*WHAT THE EXERCISE ASKS*. Repeat every record exactly as written, but leave out the pictures.

··· RECORDS FOR THE EXERCISE

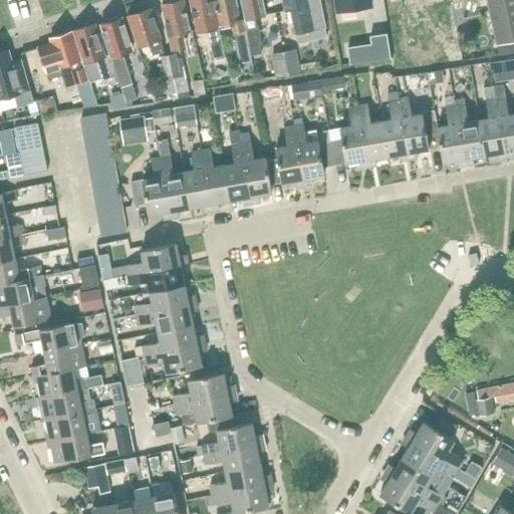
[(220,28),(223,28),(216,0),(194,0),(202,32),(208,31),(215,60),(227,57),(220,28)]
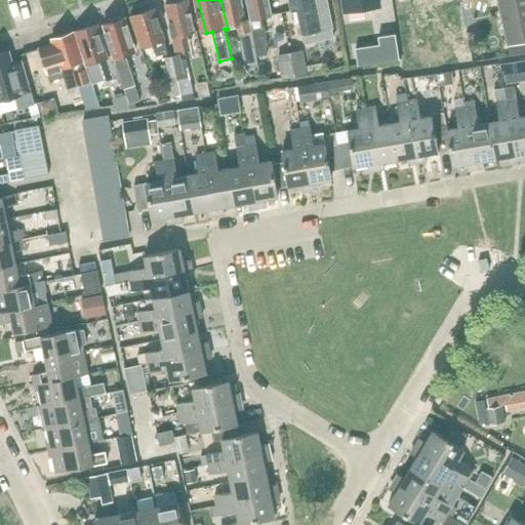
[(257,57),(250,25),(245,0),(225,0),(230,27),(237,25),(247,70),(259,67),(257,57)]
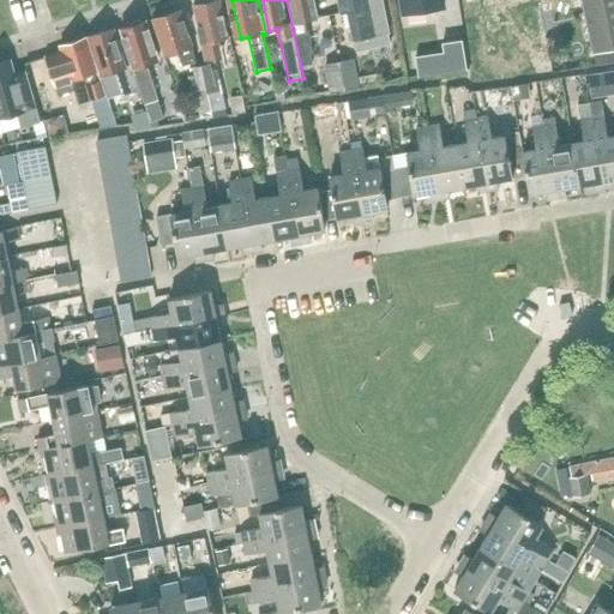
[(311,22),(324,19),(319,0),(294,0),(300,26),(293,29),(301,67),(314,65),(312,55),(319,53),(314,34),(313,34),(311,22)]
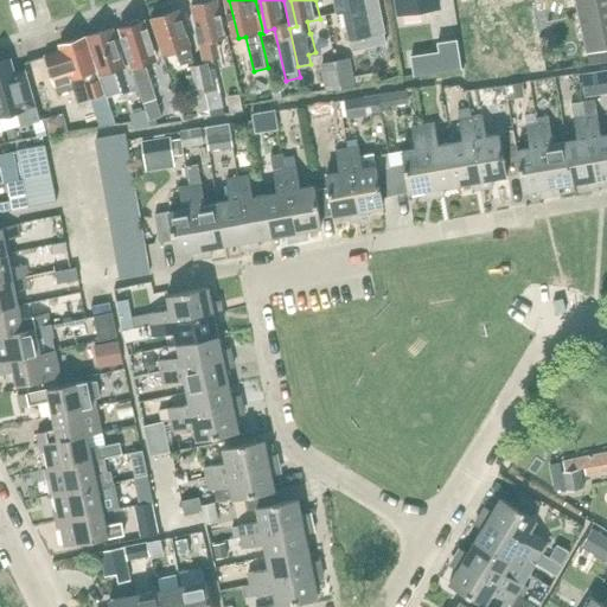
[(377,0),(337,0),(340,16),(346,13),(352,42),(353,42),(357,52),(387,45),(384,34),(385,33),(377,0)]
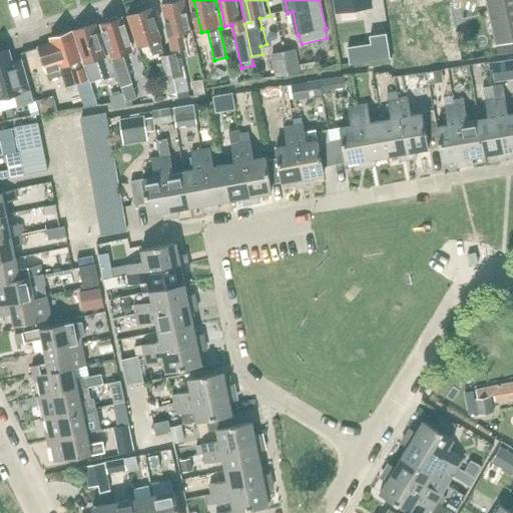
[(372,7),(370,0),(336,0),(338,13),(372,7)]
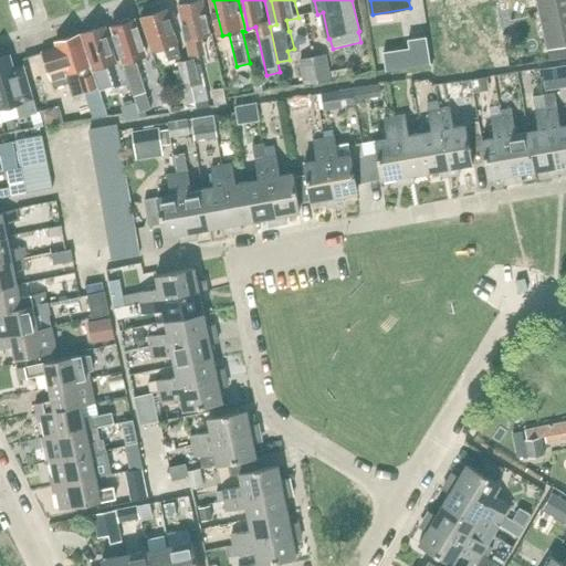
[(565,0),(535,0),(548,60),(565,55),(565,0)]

······

*REPLY*.
[(220,28),(223,28),(216,0),(194,0),(202,32),(208,31),(215,60),(227,57),(220,28)]
[(257,57),(250,25),(245,0),(225,0),(230,27),(237,25),(247,70),(259,67),(257,57)]
[(311,22),(324,19),(319,0),(294,0),(300,26),(293,29),(301,67),(314,65),(312,55),(319,53),(314,34),(313,34),(311,22)]
[(377,0),(337,0),(340,16),(346,13),(352,42),(353,42),(357,52),(387,45),(384,34),(385,33),(377,0)]
[(372,7),(370,0),(336,0),(338,13),(372,7)]
[(565,0),(535,0),(548,60),(565,55),(565,0)]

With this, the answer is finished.